(WORK INSTRUCTION): From the data below, return the exact lines starting at the line containing "was: PURPLE TOY CARROT" and ending at the line containing "in_first: [463, 143, 77, 53]", both included, and nothing else.

-- DATA TO PROCESS follows --

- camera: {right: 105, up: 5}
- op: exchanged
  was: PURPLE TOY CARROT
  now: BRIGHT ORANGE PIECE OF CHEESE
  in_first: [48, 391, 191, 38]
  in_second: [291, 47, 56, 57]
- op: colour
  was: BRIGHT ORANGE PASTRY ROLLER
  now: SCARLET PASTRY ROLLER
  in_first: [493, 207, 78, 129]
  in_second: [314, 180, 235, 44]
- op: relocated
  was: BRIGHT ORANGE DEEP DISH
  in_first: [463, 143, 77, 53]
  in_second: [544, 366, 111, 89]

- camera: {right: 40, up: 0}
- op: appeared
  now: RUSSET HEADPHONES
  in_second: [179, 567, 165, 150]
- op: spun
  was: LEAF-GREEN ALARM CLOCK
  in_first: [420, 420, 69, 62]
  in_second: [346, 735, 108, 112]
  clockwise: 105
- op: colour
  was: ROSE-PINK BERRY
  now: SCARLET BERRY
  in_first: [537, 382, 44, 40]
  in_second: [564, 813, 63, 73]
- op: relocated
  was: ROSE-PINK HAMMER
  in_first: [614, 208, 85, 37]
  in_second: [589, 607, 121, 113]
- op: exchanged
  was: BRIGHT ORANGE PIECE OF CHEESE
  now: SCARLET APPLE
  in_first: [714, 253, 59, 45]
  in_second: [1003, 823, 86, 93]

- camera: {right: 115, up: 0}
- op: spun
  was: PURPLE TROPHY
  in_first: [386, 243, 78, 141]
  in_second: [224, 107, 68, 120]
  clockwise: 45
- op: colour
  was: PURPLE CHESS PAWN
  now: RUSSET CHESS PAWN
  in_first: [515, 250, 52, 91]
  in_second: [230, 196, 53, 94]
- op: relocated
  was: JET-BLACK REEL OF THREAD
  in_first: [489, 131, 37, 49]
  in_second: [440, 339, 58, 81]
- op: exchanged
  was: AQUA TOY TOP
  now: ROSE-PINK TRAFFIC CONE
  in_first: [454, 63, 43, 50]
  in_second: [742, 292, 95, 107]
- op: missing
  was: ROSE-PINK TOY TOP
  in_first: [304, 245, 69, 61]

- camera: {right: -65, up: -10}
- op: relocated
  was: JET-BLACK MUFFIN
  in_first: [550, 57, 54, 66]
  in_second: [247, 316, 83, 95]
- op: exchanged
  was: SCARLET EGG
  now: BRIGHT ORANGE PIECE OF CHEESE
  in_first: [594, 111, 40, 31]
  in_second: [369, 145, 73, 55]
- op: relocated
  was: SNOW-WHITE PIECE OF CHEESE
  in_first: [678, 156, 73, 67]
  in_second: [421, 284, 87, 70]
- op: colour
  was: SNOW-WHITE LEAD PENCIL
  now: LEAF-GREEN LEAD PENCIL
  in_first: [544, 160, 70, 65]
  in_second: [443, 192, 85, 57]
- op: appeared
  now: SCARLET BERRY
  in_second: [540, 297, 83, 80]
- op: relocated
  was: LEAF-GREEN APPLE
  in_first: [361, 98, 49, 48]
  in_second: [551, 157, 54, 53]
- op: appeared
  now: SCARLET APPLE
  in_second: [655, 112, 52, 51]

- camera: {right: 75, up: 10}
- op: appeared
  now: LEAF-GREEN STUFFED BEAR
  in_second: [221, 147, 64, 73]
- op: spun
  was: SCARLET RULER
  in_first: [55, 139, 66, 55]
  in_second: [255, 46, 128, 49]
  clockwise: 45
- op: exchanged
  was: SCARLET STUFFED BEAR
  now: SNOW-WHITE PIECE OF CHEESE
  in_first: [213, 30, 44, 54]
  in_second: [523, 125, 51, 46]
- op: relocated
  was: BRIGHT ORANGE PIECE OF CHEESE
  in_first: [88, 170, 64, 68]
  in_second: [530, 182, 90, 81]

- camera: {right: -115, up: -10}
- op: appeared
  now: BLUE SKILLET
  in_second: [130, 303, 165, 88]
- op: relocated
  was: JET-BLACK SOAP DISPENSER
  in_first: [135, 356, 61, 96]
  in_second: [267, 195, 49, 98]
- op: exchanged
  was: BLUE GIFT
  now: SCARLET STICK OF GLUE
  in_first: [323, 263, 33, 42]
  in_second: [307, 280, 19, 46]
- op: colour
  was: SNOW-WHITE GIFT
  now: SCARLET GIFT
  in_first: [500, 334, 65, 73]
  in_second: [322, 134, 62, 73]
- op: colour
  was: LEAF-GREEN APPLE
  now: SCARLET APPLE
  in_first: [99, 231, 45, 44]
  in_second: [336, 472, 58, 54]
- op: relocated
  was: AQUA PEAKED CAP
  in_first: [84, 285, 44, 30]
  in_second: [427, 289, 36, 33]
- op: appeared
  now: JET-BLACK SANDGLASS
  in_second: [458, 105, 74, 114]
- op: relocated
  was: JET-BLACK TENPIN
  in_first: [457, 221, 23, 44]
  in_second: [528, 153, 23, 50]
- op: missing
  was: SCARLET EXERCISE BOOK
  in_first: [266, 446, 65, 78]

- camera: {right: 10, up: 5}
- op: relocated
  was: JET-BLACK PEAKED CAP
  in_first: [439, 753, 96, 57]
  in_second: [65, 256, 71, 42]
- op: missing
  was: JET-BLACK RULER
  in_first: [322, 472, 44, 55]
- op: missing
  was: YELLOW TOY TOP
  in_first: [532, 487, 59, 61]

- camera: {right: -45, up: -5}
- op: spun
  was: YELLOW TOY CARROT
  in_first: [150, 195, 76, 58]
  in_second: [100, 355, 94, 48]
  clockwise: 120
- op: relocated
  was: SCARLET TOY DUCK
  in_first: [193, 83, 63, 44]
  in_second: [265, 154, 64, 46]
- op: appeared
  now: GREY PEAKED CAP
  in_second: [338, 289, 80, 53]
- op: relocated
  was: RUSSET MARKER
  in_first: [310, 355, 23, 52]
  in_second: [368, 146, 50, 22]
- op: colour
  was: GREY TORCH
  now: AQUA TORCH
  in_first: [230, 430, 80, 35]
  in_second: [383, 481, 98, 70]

-- DATA TO PROCESS concluded --

(SOLUTION TO THIS PROBLEM):
  was: PURPLE TOY CARROT
  now: BRIGHT ORANGE PIECE OF CHEESE
  in_first: [48, 391, 191, 38]
  in_second: [291, 47, 56, 57]
- op: colour
  was: BRIGHT ORANGE PASTRY ROLLER
  now: SCARLET PASTRY ROLLER
  in_first: [493, 207, 78, 129]
  in_second: [314, 180, 235, 44]
- op: relocated
  was: BRIGHT ORANGE DEEP DISH
  in_first: [463, 143, 77, 53]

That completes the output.